• [Action item]: Within the records below, repeat each line exactly but keep every picture out of the copy.

• [Data]:

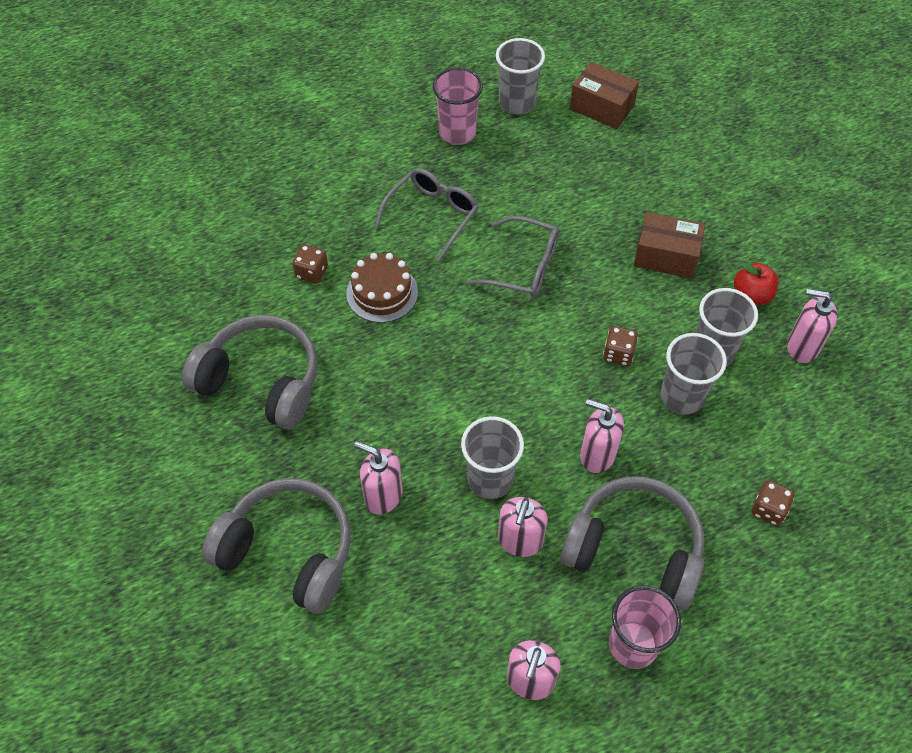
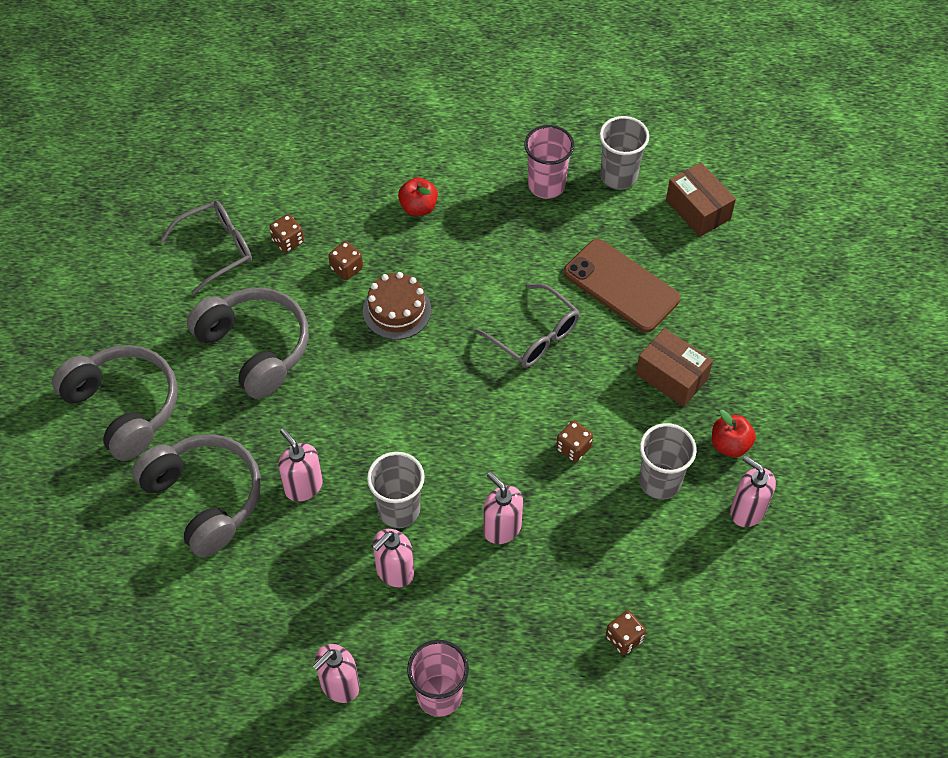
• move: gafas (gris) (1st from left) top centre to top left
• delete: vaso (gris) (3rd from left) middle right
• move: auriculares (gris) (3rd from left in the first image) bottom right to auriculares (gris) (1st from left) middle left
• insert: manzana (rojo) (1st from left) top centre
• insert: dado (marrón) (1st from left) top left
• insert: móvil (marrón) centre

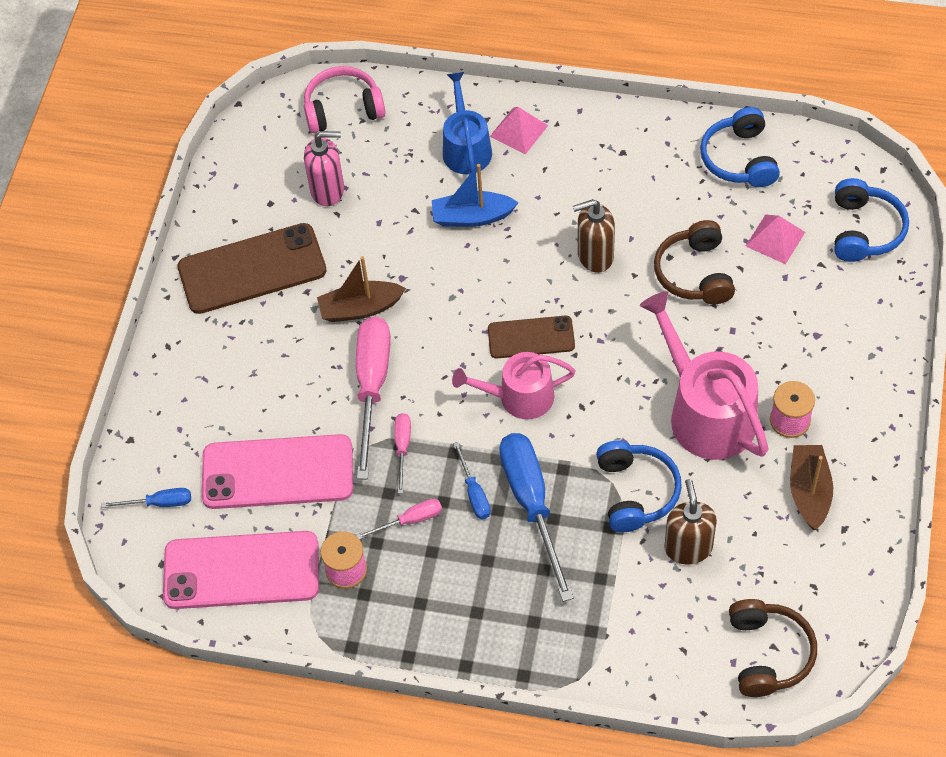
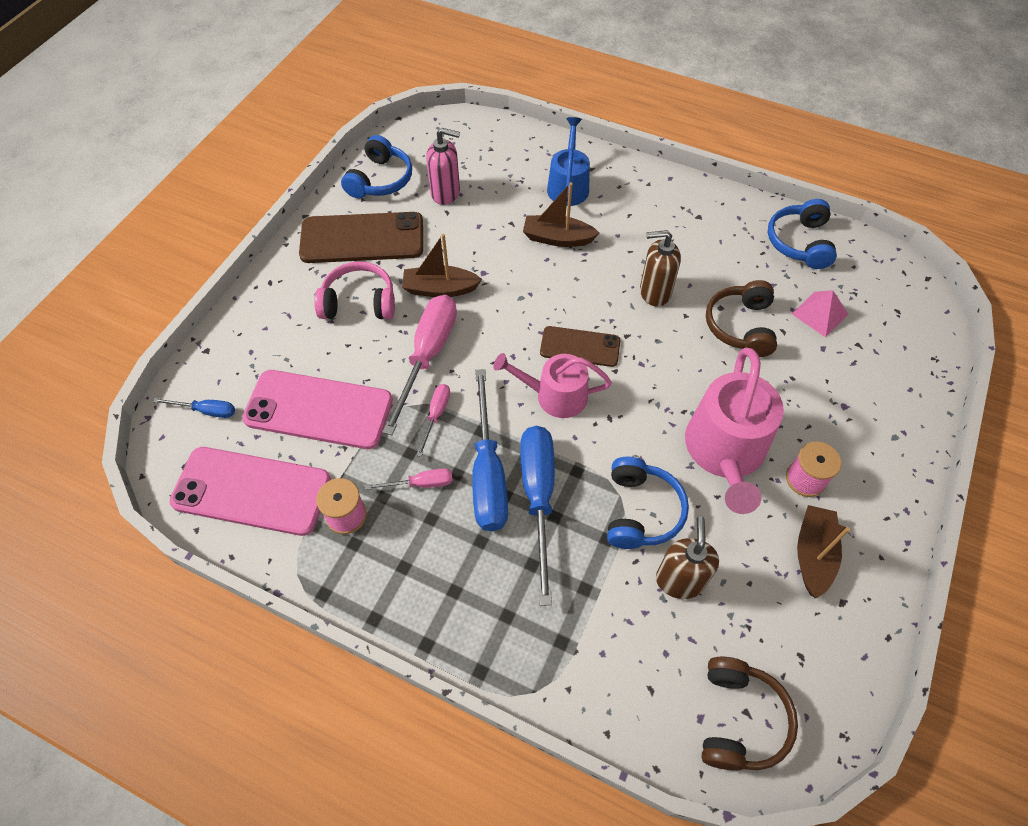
• move: auriculares (rosa) top centre to centre
• delete: pirámide (rosa) (1st from left) top centre
• recolor: barco (azul) top centre to barco (marrón) (2nd from left) top centre
• move: auriculares (azul) (3rd from left in the first image) top right to auriculares (azul) (1st from left) top centre
• rotate: regadera (rosa) (2nd from left) middle right = middle right 150 degrees counterclockwise
• resize: destornillador (azul) (2nd from left) centre = centre x2.08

• [Output of the task]:
• move: gafas (gris) (1st from left) top centre to top left
• delete: vaso (gris) (3rd from left) middle right
• move: auriculares (gris) (3rd from left in the first image) bottom right to auriculares (gris) (1st from left) middle left
• insert: manzana (rojo) (1st from left) top centre
• insert: dado (marrón) (1st from left) top left
• insert: móvil (marrón) centre

• move: auriculares (rosa) top centre to centre
• delete: pirámide (rosa) (1st from left) top centre
• recolor: barco (azul) top centre to barco (marrón) (2nd from left) top centre
• move: auriculares (azul) (3rd from left in the first image) top right to auriculares (azul) (1st from left) top centre
• rotate: regadera (rosa) (2nd from left) middle right = middle right 150 degrees counterclockwise
• resize: destornillador (azul) (2nd from left) centre = centre x2.08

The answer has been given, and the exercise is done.